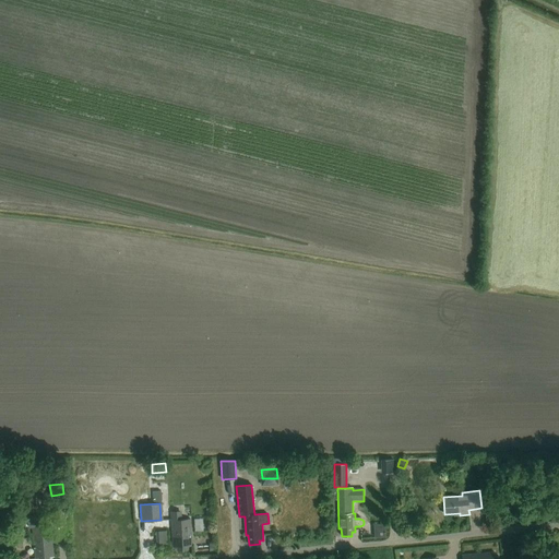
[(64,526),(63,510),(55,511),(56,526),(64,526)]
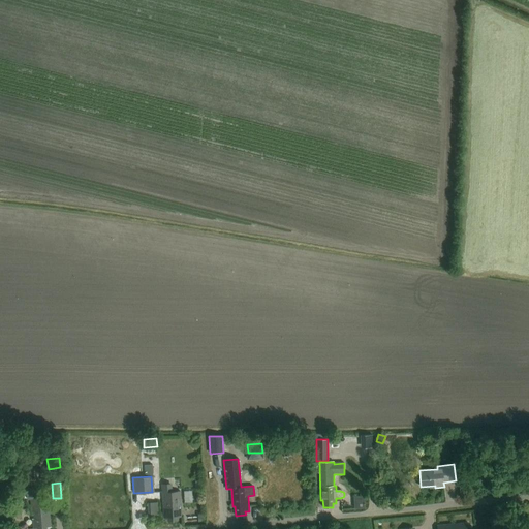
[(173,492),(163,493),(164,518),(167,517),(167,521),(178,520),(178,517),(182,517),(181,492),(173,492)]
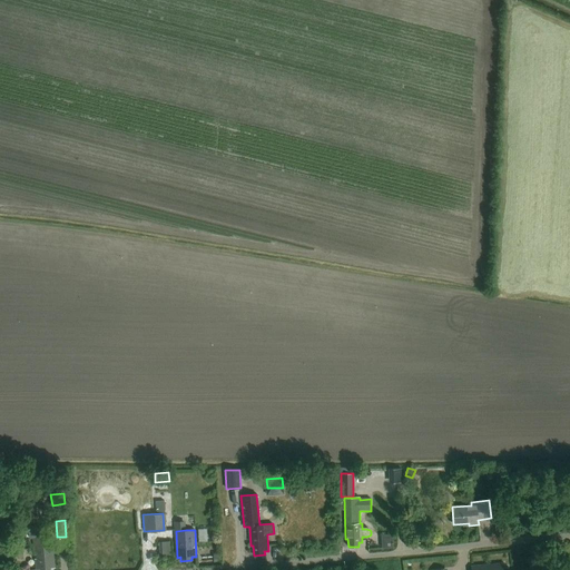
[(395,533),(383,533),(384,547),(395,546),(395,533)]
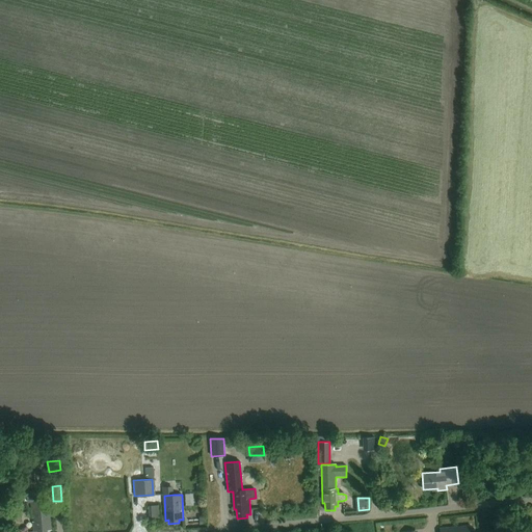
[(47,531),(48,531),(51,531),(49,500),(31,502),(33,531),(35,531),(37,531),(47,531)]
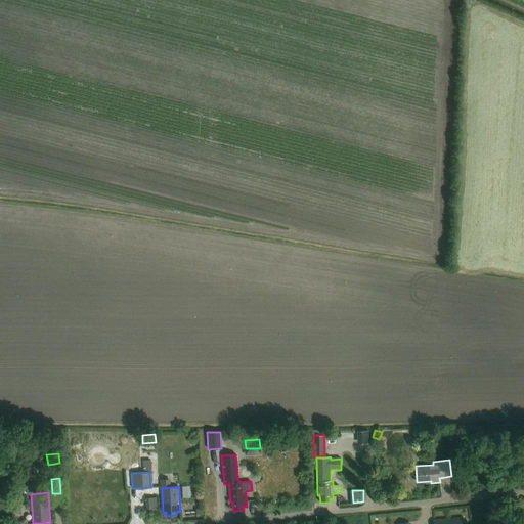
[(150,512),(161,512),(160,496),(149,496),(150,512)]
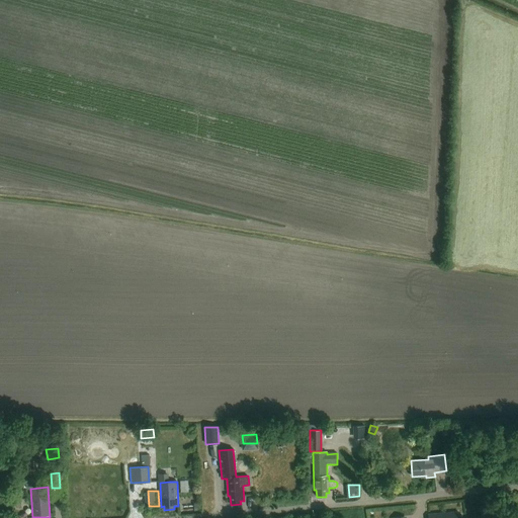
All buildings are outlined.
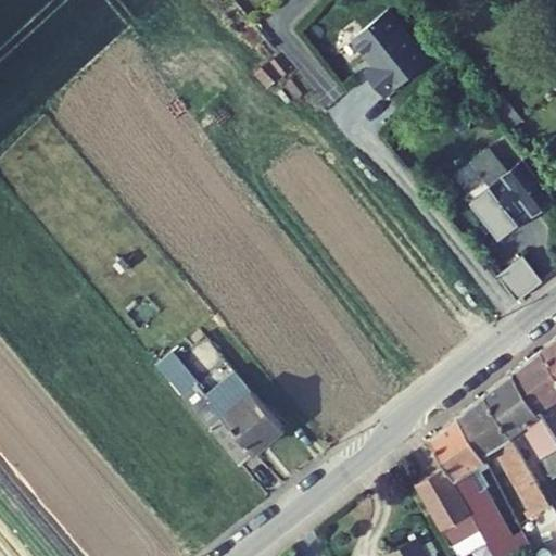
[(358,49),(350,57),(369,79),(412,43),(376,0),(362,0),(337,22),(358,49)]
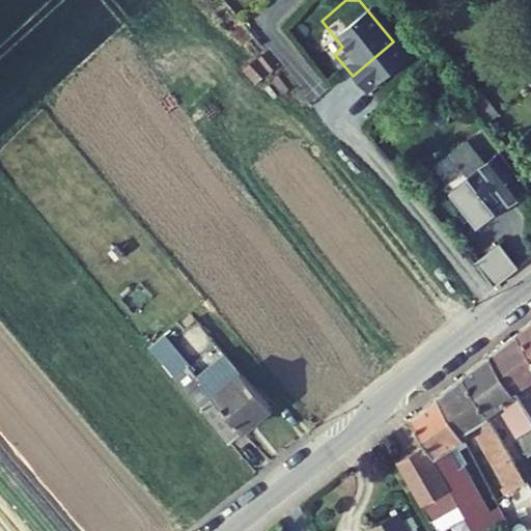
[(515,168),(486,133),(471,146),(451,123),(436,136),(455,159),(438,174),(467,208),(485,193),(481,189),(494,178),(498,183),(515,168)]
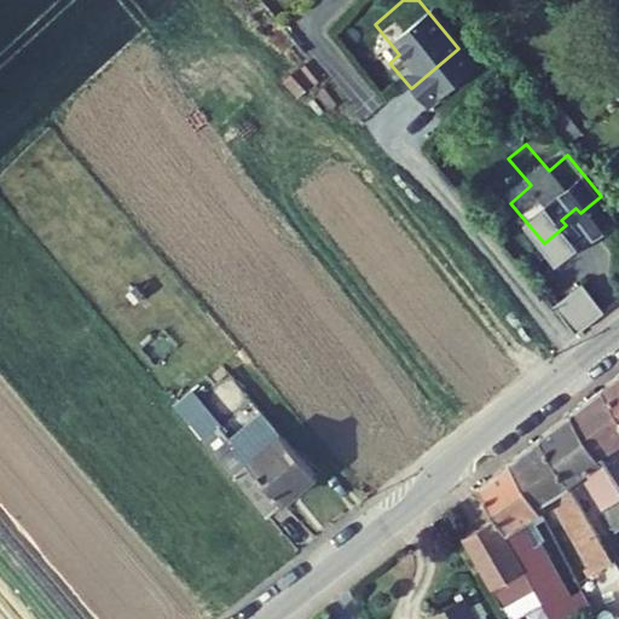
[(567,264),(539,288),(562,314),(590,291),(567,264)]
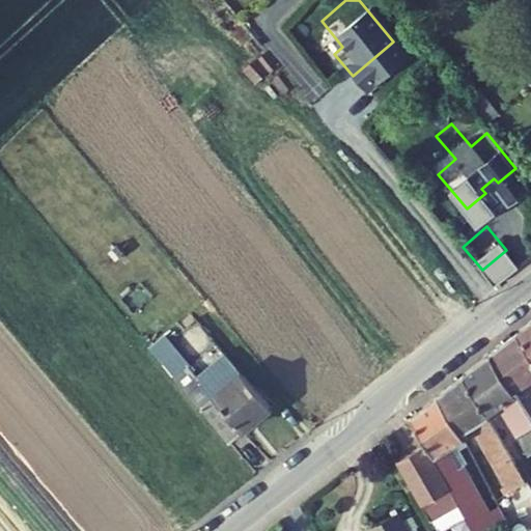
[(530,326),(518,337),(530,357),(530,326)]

= = = = = = =

* Task requirements: Set down the entries again without change. Leave the pictures out.

* Result:
[(64,526),(63,510),(55,511),(56,526),(64,526)]
[(173,492),(163,493),(164,518),(167,517),(167,521),(178,520),(178,517),(182,517),(181,492),(173,492)]
[(395,533),(383,533),(384,547),(395,546),(395,533)]
[(47,531),(48,531),(51,531),(49,500),(31,502),(33,531),(35,531),(37,531),(47,531)]
[(150,512),(161,512),(160,496),(149,496),(150,512)]
All buildings are outlined.
[(358,49),(350,57),(369,79),(412,43),(376,0),(362,0),(337,22),(358,49)]
[(515,168),(486,133),(471,146),(451,123),(436,136),(455,159),(438,174),(467,208),(485,193),(481,189),(494,178),(498,183),(515,168)]
[(567,264),(539,288),(562,314),(590,291),(567,264)]
[(530,326),(518,337),(530,357),(530,326)]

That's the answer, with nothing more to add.